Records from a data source

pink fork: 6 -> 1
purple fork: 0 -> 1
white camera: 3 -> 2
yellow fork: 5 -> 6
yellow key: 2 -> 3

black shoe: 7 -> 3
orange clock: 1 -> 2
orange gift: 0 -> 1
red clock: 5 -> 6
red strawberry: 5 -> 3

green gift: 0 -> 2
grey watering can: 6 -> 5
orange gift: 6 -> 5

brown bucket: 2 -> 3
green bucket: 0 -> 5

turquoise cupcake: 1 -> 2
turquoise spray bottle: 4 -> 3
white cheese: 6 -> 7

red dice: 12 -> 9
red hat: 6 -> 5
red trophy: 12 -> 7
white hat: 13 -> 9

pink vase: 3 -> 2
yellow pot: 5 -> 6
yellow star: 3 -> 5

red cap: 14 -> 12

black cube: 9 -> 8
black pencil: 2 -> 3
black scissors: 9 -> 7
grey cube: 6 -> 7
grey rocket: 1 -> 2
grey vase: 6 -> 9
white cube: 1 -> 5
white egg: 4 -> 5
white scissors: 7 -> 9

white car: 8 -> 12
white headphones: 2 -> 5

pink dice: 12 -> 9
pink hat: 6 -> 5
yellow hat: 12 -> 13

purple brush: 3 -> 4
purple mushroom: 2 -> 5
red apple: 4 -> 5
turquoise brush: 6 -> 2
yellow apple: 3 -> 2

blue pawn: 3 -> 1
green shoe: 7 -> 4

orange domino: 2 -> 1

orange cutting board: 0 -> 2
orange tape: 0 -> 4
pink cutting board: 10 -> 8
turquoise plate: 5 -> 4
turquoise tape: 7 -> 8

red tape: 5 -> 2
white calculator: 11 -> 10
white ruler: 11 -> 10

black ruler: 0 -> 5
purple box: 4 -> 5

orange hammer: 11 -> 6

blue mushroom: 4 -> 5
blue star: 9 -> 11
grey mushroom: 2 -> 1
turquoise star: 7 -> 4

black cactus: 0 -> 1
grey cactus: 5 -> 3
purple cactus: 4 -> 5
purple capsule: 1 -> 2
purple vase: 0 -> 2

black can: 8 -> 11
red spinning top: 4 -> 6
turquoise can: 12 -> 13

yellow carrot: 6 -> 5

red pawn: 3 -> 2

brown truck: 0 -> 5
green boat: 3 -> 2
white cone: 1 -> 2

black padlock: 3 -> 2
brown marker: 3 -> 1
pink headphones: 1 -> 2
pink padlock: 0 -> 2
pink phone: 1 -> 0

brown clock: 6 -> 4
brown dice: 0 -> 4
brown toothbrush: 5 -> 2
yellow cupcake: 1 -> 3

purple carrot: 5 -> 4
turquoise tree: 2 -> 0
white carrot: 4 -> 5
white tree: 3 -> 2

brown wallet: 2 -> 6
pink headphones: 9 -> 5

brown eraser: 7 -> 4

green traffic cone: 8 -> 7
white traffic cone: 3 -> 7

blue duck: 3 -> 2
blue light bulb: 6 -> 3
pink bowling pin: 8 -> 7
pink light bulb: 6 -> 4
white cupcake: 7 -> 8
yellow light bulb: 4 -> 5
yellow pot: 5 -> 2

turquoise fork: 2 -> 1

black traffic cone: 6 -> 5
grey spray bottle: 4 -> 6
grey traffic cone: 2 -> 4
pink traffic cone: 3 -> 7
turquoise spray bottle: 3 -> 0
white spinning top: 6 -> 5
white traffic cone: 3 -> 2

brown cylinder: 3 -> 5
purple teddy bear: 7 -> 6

# Exercise instructions
Taking the entries above, print exactly the lines starting at the line with "turquoise tree: 2 -> 0" and ending at the line with "yellow light bulb: 4 -> 5", both included.

# Solution for this problem
turquoise tree: 2 -> 0
white carrot: 4 -> 5
white tree: 3 -> 2

brown wallet: 2 -> 6
pink headphones: 9 -> 5

brown eraser: 7 -> 4

green traffic cone: 8 -> 7
white traffic cone: 3 -> 7

blue duck: 3 -> 2
blue light bulb: 6 -> 3
pink bowling pin: 8 -> 7
pink light bulb: 6 -> 4
white cupcake: 7 -> 8
yellow light bulb: 4 -> 5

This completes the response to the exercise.